▶ Task to carry out:
Using the data below, copy every line that contains the word "AGND".
-------- Recorded data --------
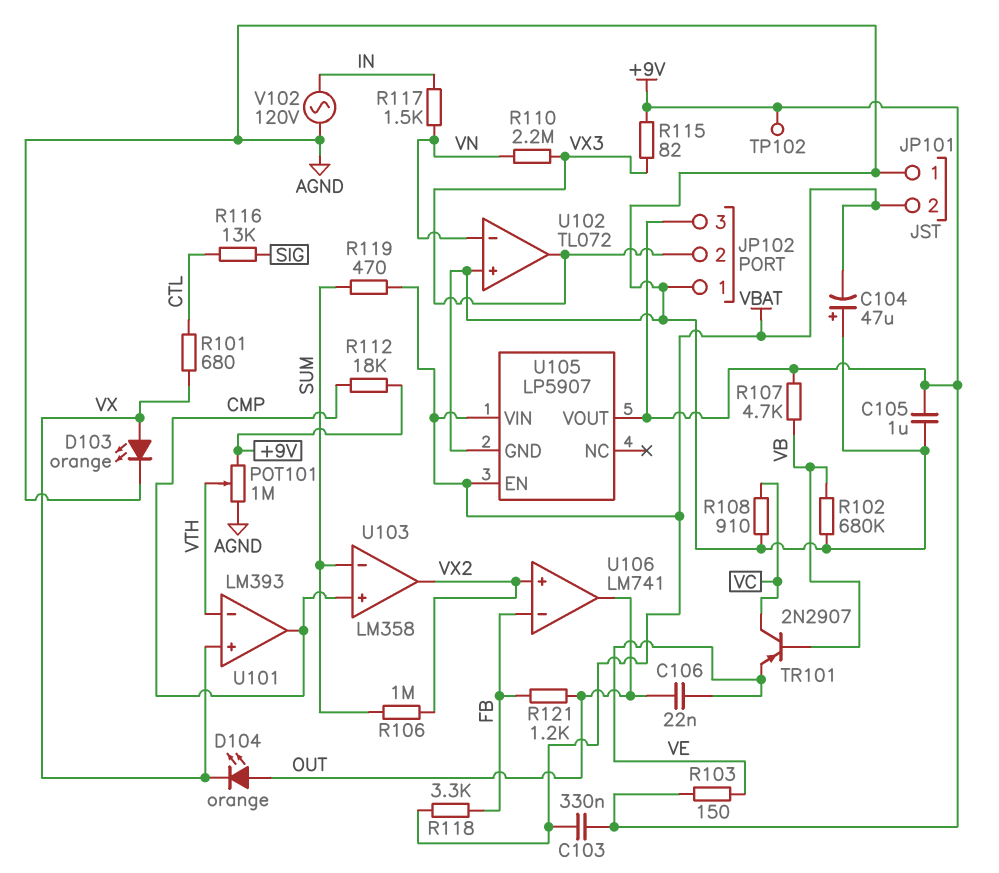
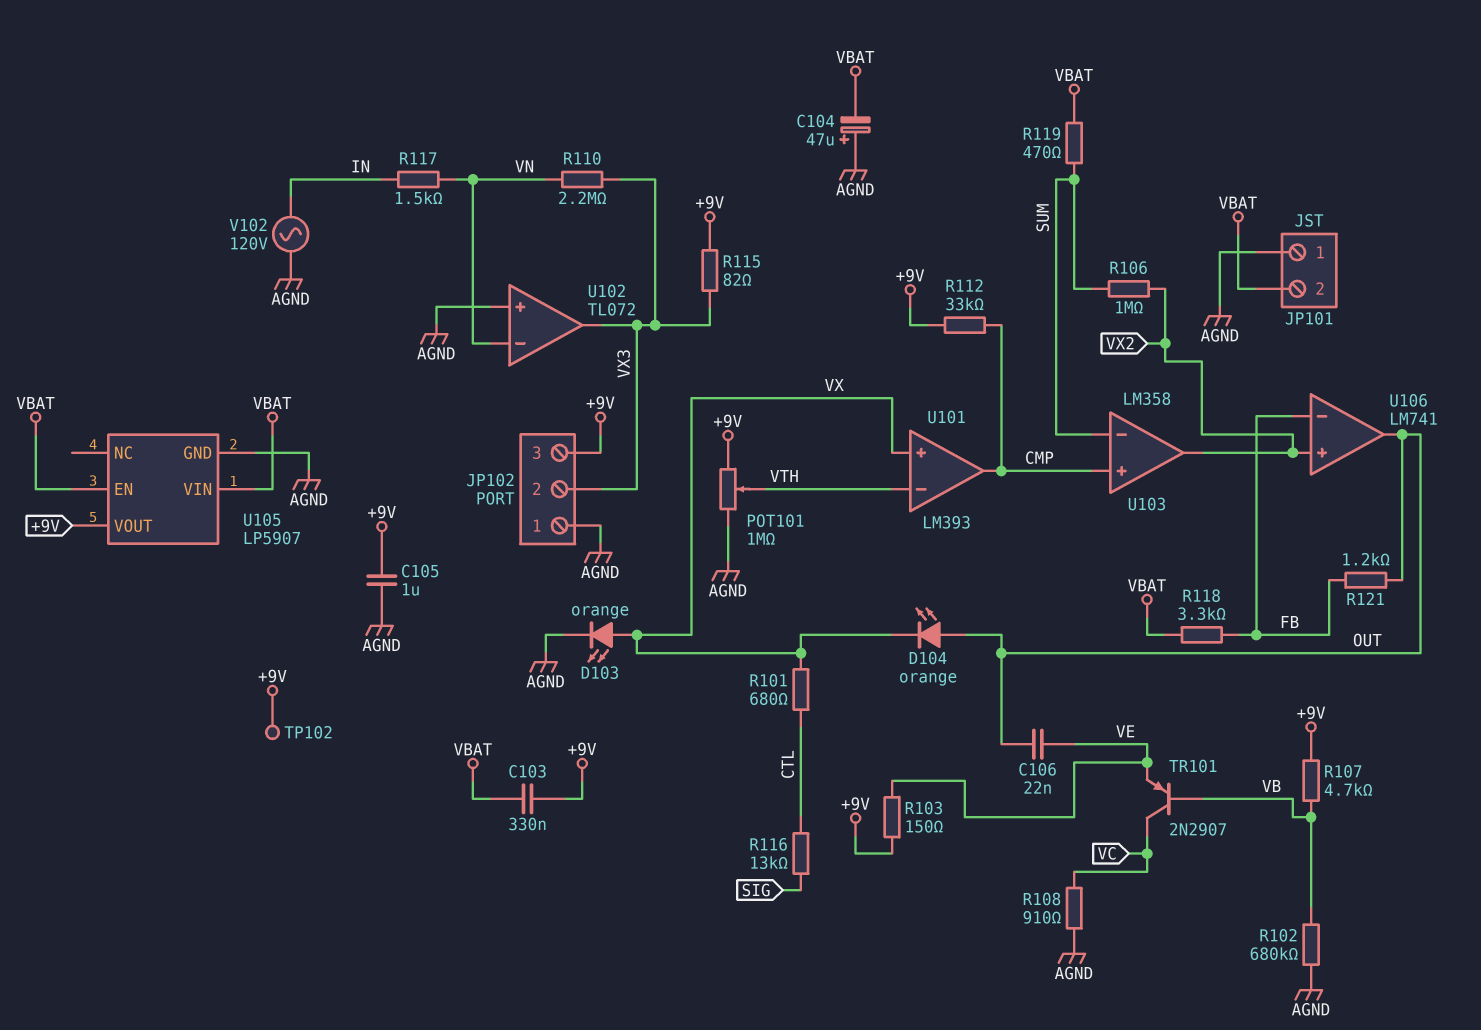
R112: 18k (+9V, CMP) -> 33k (+9V, CMP)

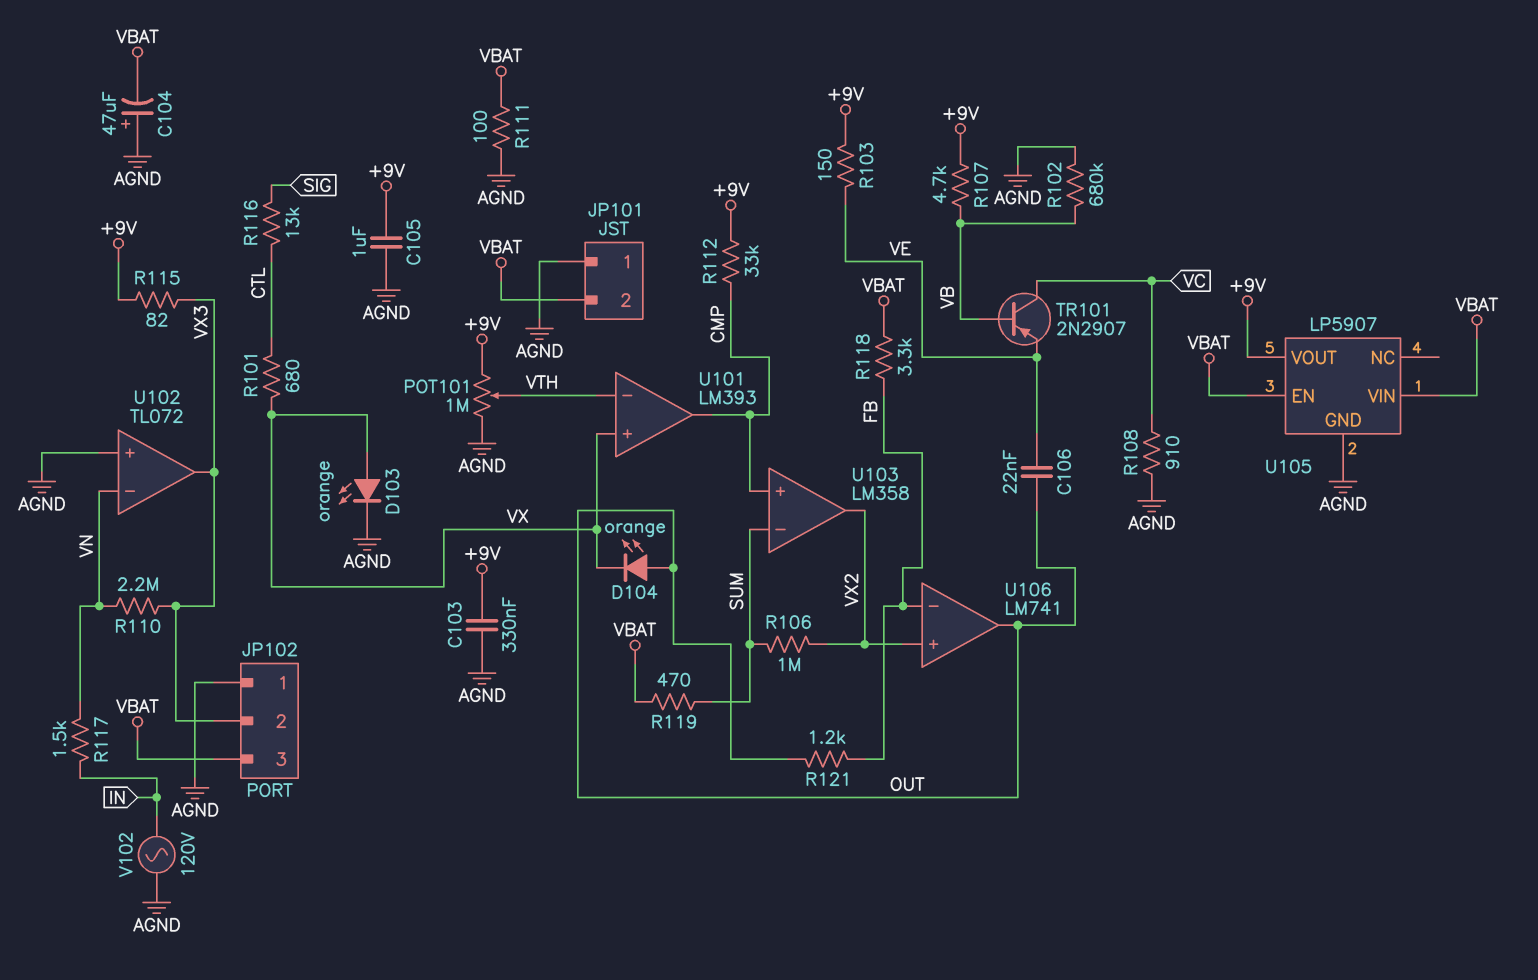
C103: 330nF (+9V, VBAT) -> 330nF (+9V, AGND)
JP102 pin 3: +9V -> VBAT
R111: none -> 100 (AGND, VBAT)
TP102: test point (+9V) -> none

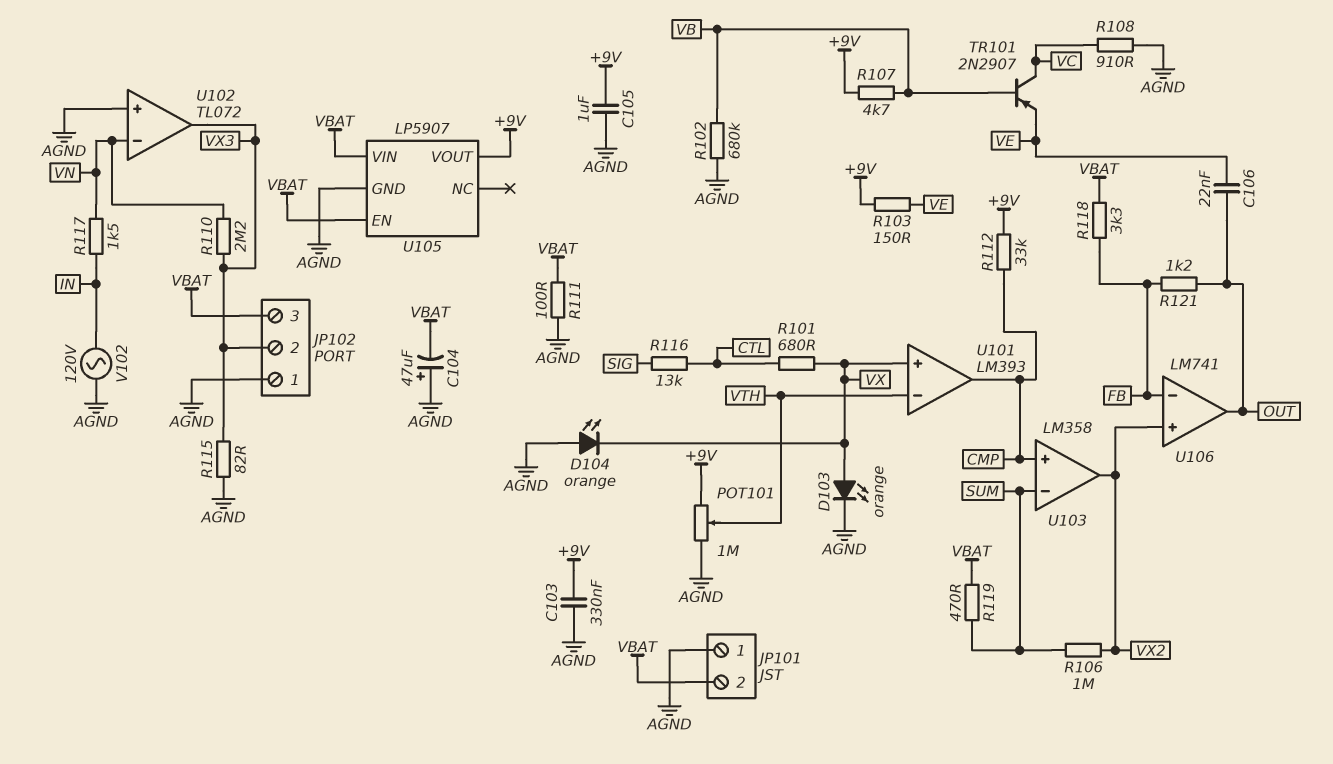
D104: LED orange (A OUT, K VX) -> LED orange (A AGND, K VX)
R115: 82 (+9V, VX3) -> 82 (AGND, VX3)

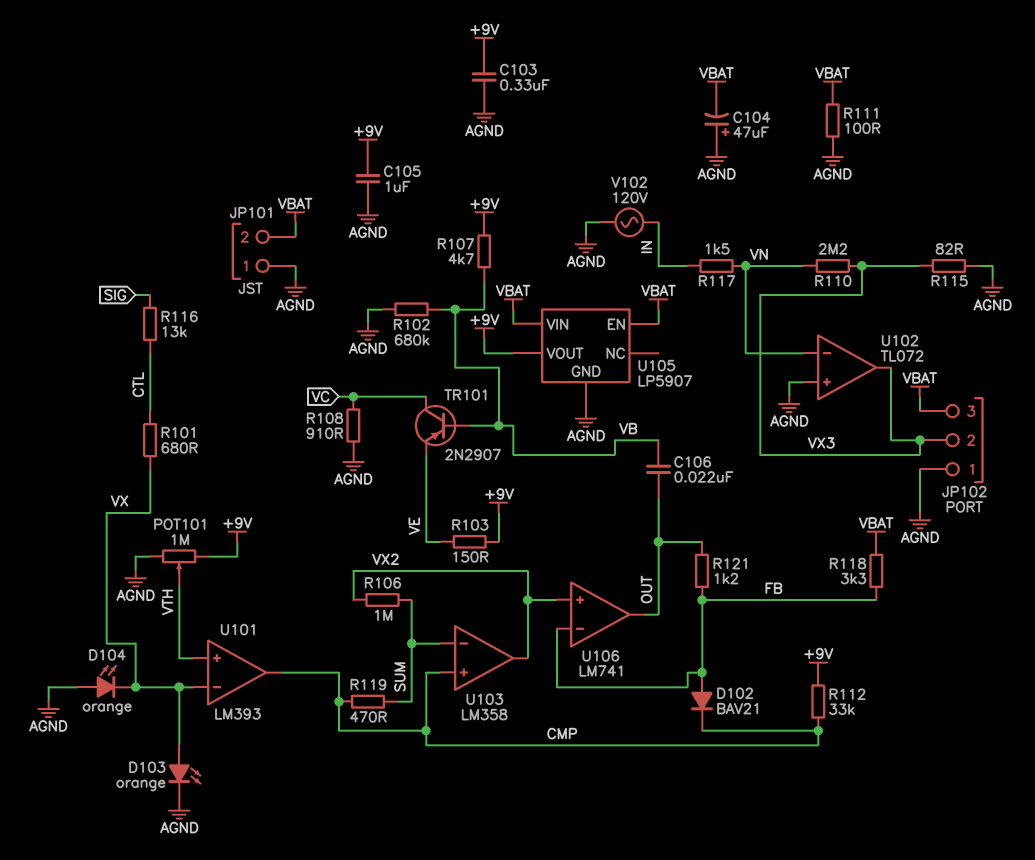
C106: 22nF (OUT, VE) -> 22nF (OUT, VB)
D102: none -> diode BAV21 (A FB, K CMP)
R119: 470 (SUM, VBAT) -> 470 (CMP, SUM)
U101 pin in+: VX -> VTH
U101 pin in-: VTH -> VX

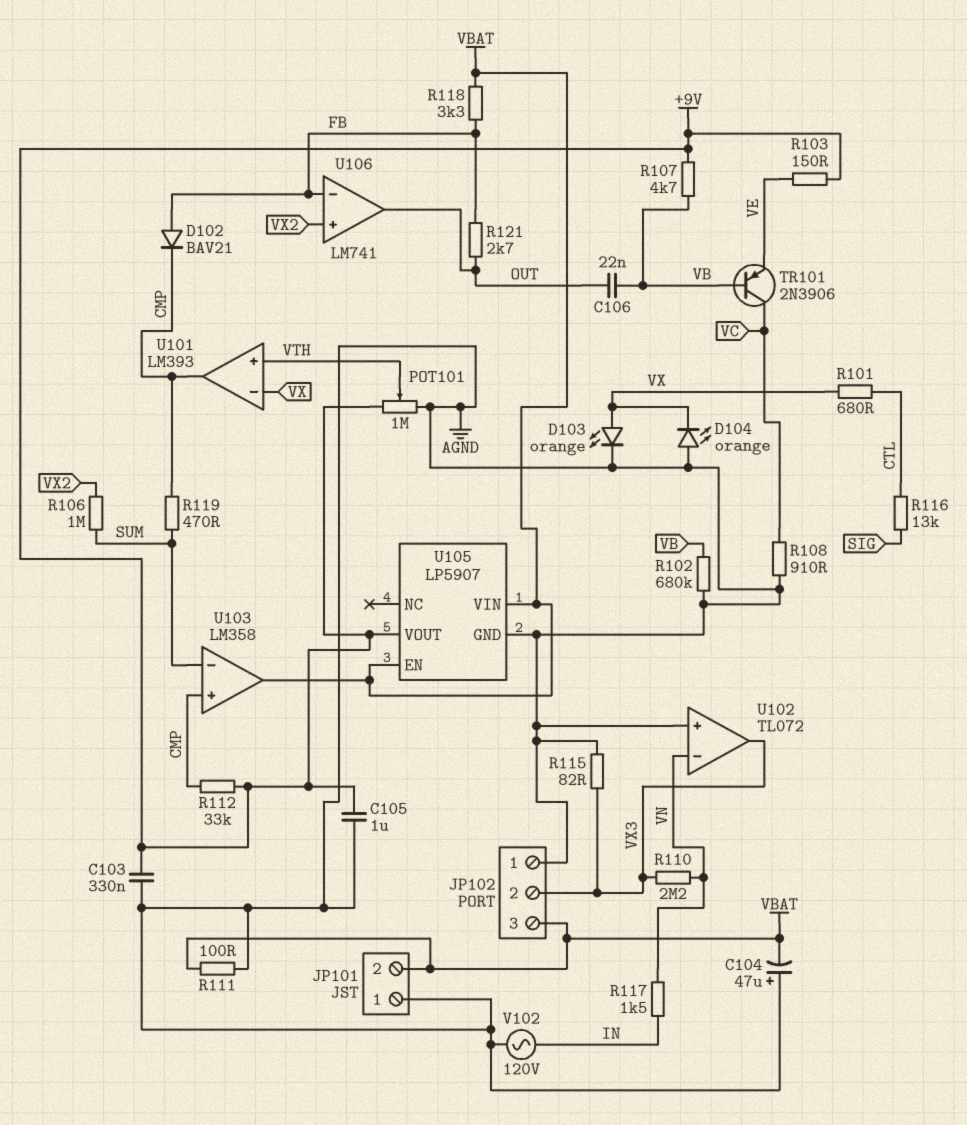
R121: 1.2k (FB, OUT) -> 2.7k (FB, OUT)
TR101: PNP 2N2907 (B VB, C VC, E VE) -> PNP 2N3906 (B VB, C VC, E VE)
U103 pin out: VX2 -> VBAT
--------
▶ Written answer:
C103: 330nF (+9V, VBAT) -> 330nF (+9V, AGND)
R111: none -> 100 (AGND, VBAT)
D104: LED orange (A OUT, K VX) -> LED orange (A AGND, K VX)
R115: 82 (+9V, VX3) -> 82 (AGND, VX3)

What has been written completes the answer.